Activity: From the listing below, give again exactly the lines from the line with "[(249,540),(266,546),(272,525),(256,520),(249,540)]" to the line with "[(0,300),(16,300),(13,279),(0,279),(0,300)]", ends included, without any pictures.

Exercise data:

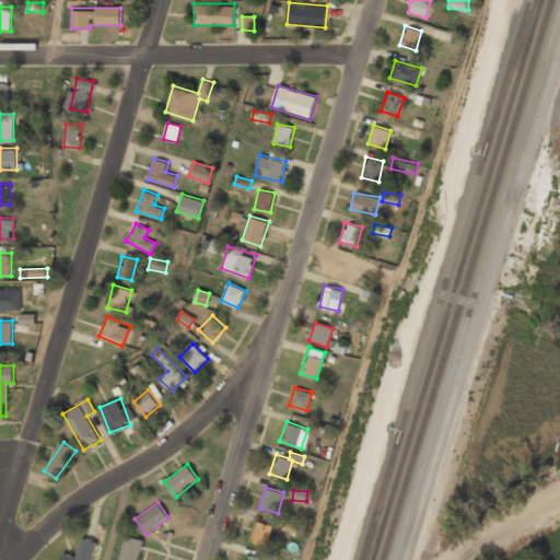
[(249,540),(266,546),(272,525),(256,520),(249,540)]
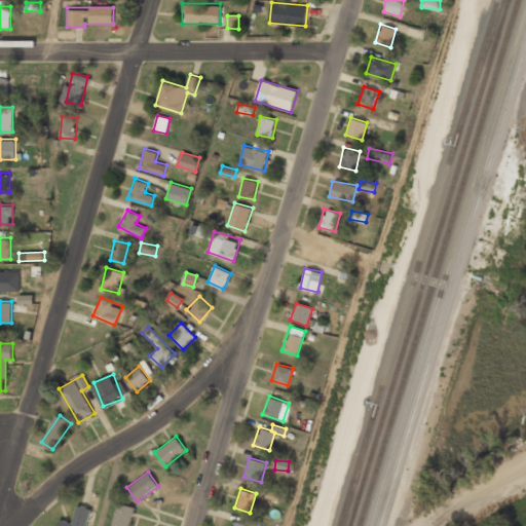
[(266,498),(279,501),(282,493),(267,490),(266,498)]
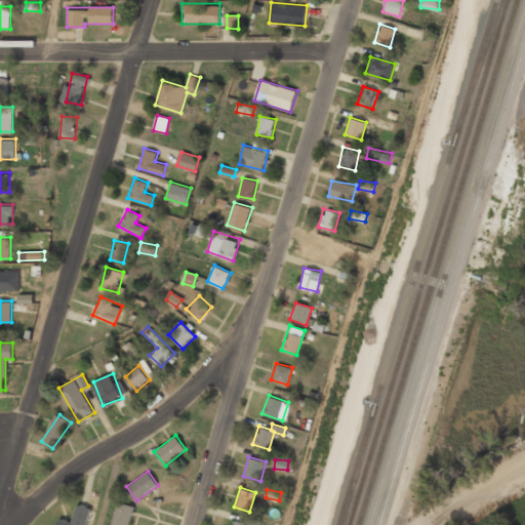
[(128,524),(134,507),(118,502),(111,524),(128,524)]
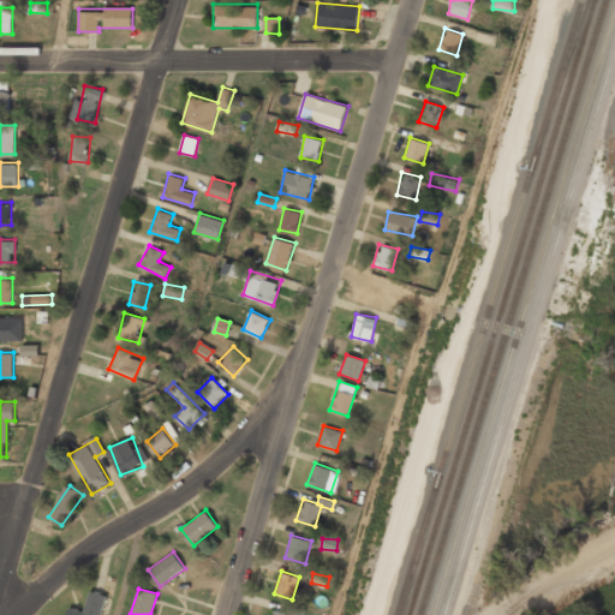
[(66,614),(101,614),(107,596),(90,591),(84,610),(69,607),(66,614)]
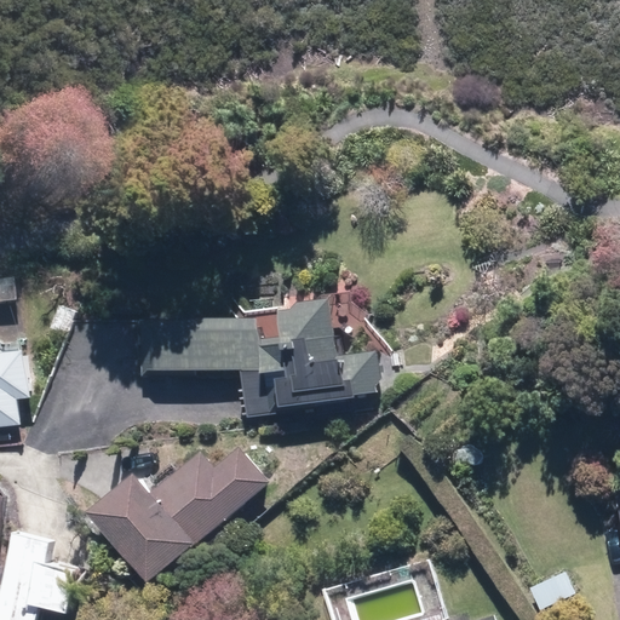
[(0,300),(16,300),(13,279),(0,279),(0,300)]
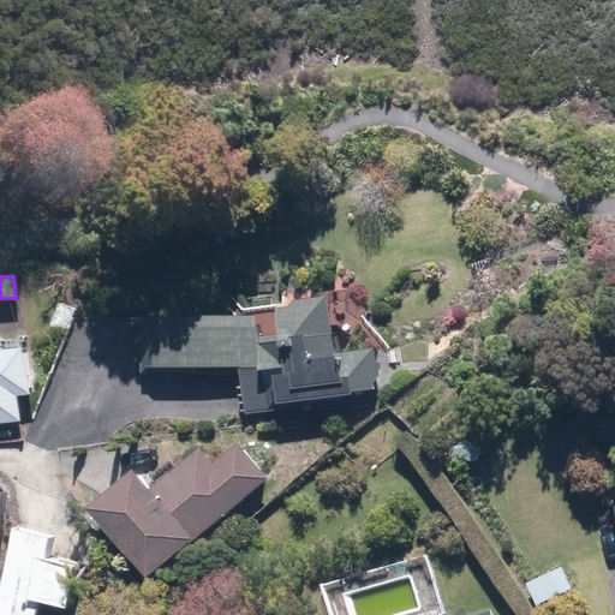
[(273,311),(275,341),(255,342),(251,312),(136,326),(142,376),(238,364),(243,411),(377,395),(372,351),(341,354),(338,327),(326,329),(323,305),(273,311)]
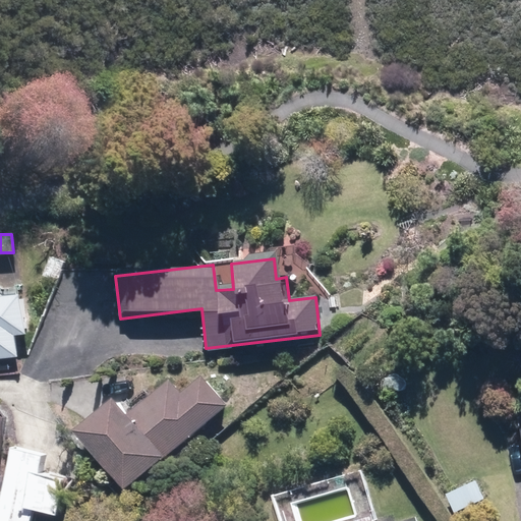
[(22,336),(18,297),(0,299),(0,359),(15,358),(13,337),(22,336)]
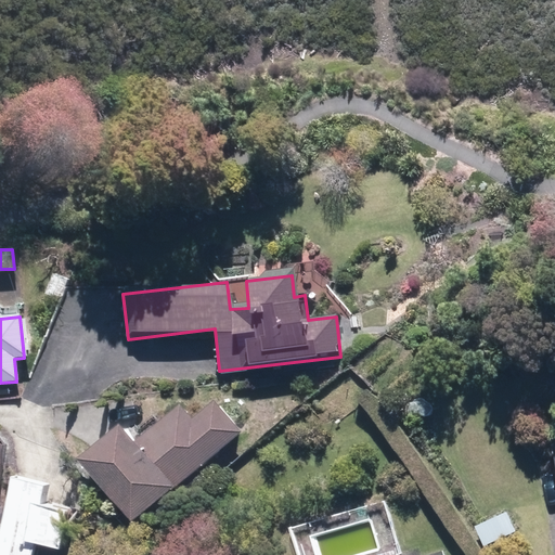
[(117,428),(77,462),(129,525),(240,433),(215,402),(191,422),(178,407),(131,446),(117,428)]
* * *
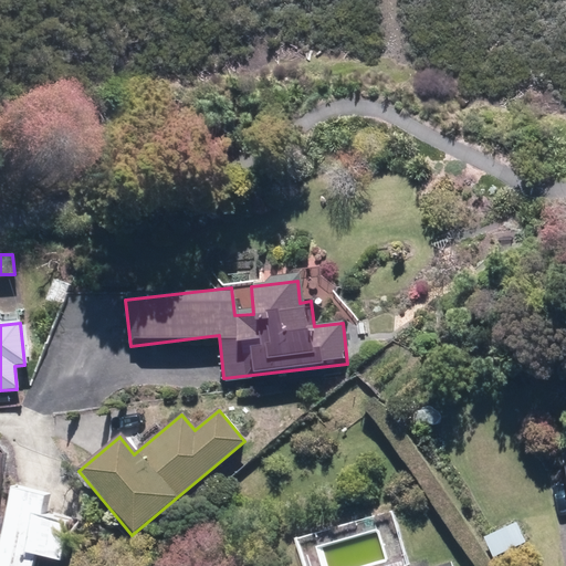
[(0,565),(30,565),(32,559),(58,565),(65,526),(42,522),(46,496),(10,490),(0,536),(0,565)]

Solution:
[(249,540),(266,546),(272,525),(256,520),(249,540)]
[(266,498),(279,501),(282,493),(267,490),(266,498)]
[(128,524),(134,507),(118,502),(111,524),(128,524)]
[(66,614),(101,614),(107,596),(90,591),(84,610),(69,607),(66,614)]
[(0,300),(16,300),(13,279),(0,279),(0,300)]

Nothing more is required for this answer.